* _TASK INPUTS_:
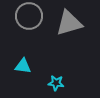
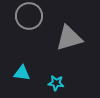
gray triangle: moved 15 px down
cyan triangle: moved 1 px left, 7 px down
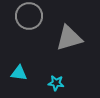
cyan triangle: moved 3 px left
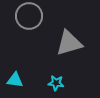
gray triangle: moved 5 px down
cyan triangle: moved 4 px left, 7 px down
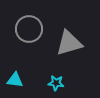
gray circle: moved 13 px down
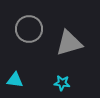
cyan star: moved 6 px right
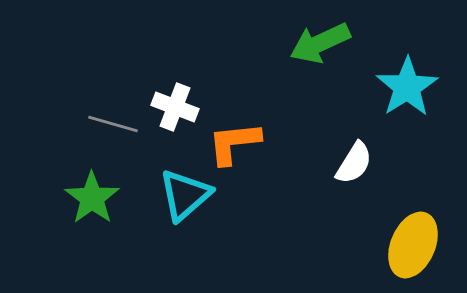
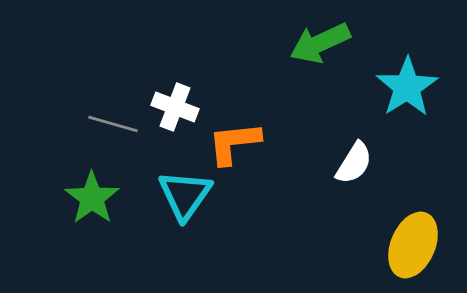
cyan triangle: rotated 14 degrees counterclockwise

* _DIRECTIVE_: Extract every line of text from the entries above, reproducing each one word for word in its original order, and leave all pictures out of your answer.

* _COMPLETE OUTPUT_:
gray triangle: moved 15 px down
cyan triangle: moved 1 px left, 7 px down
cyan triangle: moved 3 px left
gray triangle: moved 5 px down
cyan triangle: moved 4 px left, 7 px down
gray circle: moved 13 px down
cyan star: moved 6 px right
cyan triangle: rotated 14 degrees counterclockwise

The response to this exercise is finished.